Data for this exercise Block Start
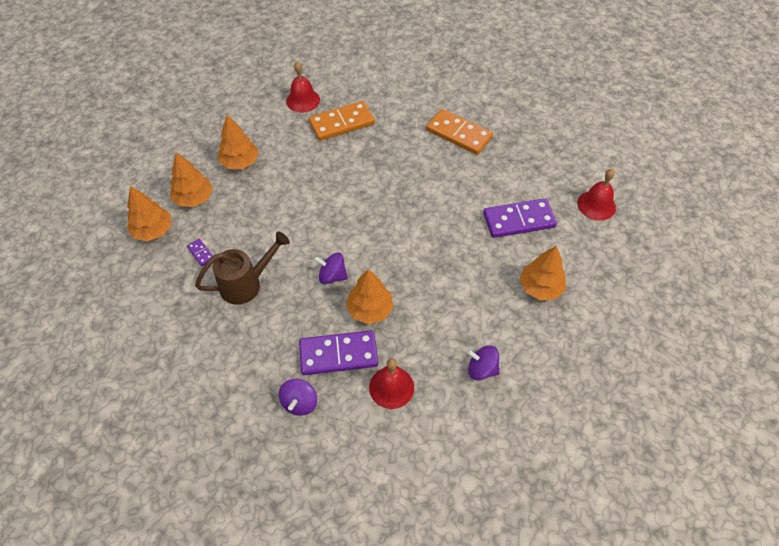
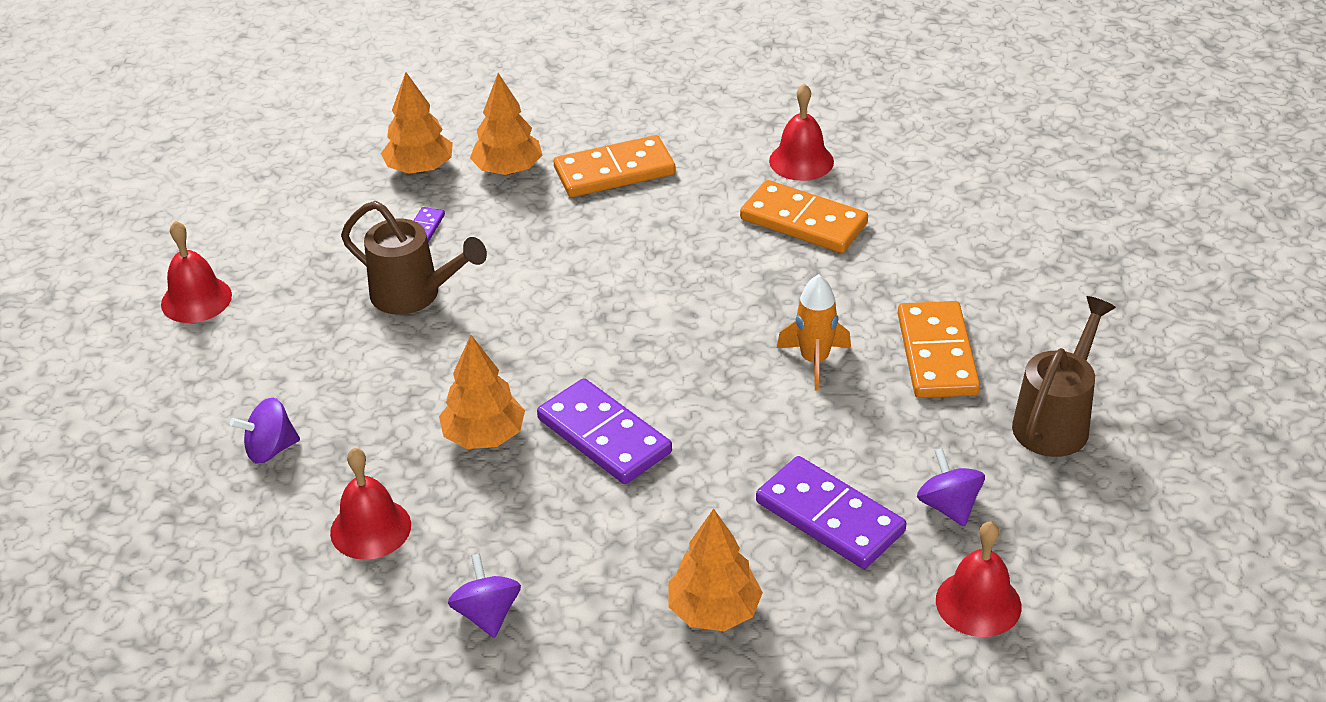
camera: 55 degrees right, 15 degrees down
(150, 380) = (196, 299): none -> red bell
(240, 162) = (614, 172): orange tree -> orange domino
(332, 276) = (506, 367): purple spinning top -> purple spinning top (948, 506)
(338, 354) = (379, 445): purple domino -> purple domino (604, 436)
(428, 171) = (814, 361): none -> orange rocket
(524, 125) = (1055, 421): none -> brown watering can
Data for this exercise Block End
Data for this exercise Block Start
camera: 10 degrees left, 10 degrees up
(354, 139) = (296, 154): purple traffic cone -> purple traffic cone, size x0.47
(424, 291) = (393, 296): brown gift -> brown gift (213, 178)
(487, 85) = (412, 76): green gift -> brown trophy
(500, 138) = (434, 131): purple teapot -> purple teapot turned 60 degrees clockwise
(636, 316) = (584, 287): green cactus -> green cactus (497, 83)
Data for this exercise Block End
Data for this exercise Block Start
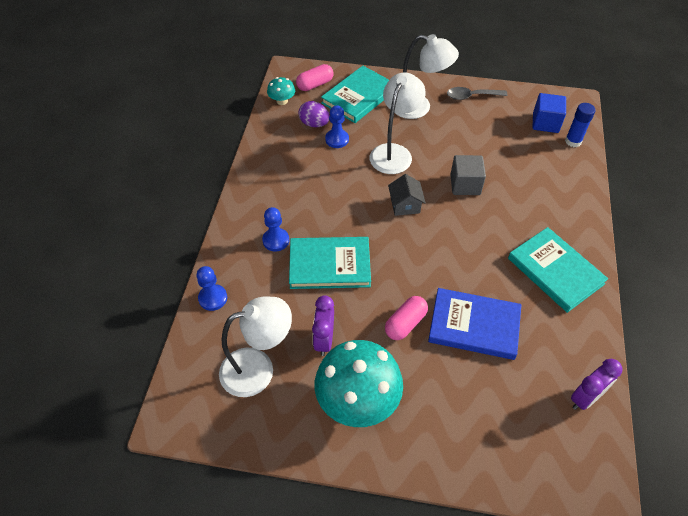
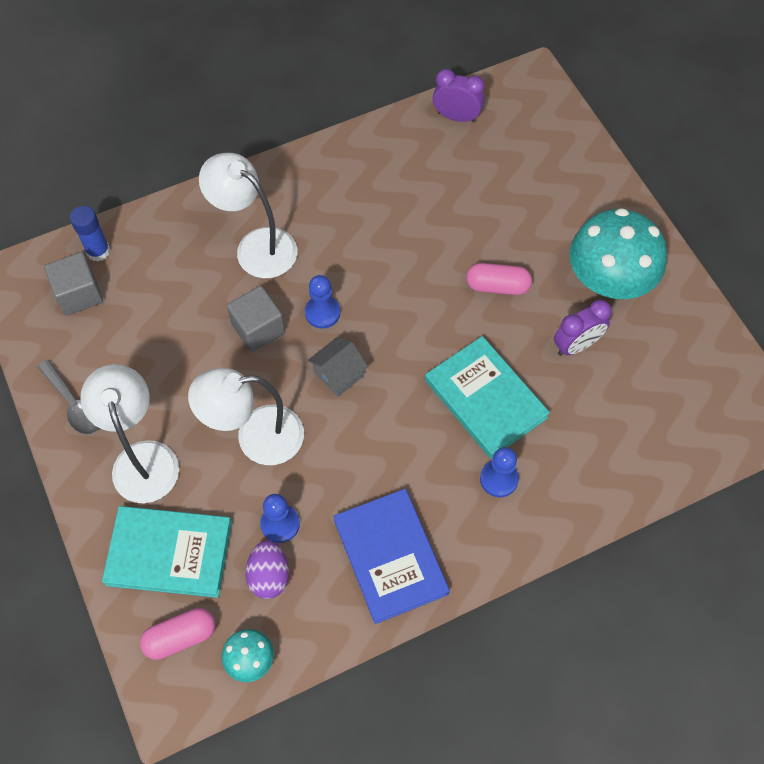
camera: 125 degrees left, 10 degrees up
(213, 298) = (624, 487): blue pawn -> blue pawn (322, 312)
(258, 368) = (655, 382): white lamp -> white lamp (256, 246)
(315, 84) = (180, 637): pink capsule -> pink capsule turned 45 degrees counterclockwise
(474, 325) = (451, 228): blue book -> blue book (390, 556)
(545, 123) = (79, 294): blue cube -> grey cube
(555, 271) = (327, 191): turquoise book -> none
Data for this exercise Block End
* Aim of the task *
Copy out every line above where "brown" is present.

* Exercise answer *
(524, 125) = (1055, 421): none -> brown watering can
(424, 291) = (393, 296): brown gift -> brown gift (213, 178)
(487, 85) = (412, 76): green gift -> brown trophy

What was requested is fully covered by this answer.